→ **The task**
Give back the records below exactly, omitting the pictures.

Image sets with object changes:
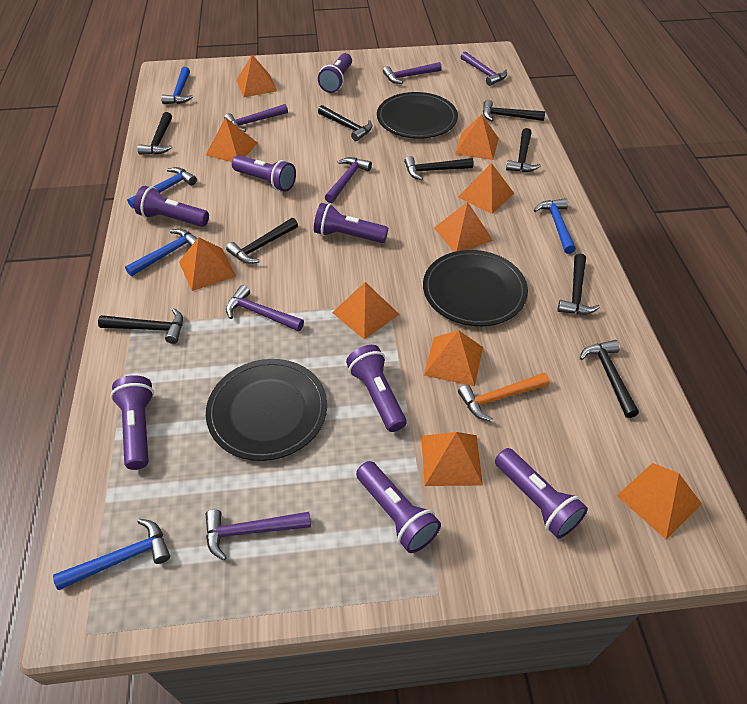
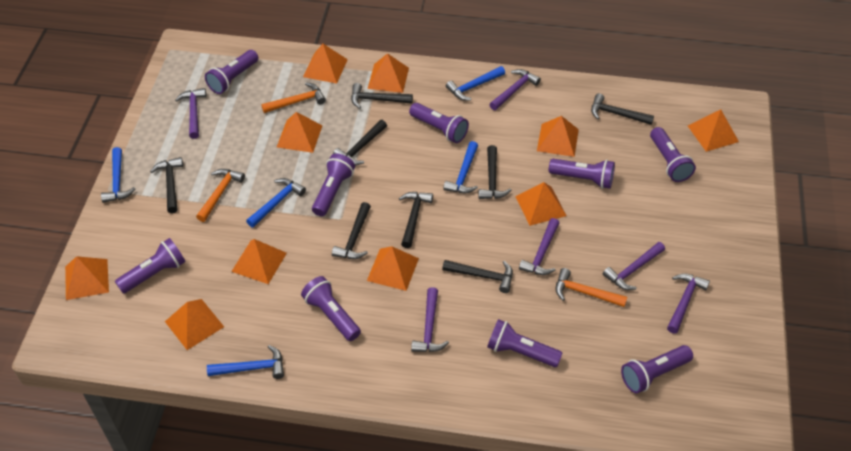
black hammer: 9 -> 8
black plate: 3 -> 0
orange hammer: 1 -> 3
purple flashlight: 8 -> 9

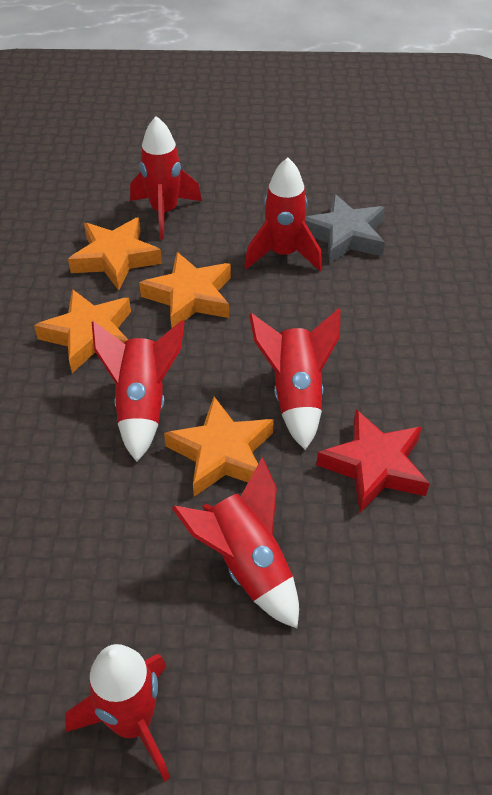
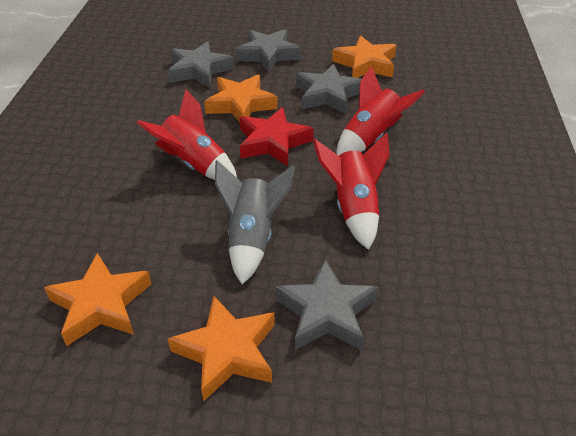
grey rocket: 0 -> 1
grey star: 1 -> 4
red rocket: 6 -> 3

→ **Completed task**
black hammer: 9 -> 8
black plate: 3 -> 0
orange hammer: 1 -> 3
purple flashlight: 8 -> 9

grey rocket: 0 -> 1
grey star: 1 -> 4
red rocket: 6 -> 3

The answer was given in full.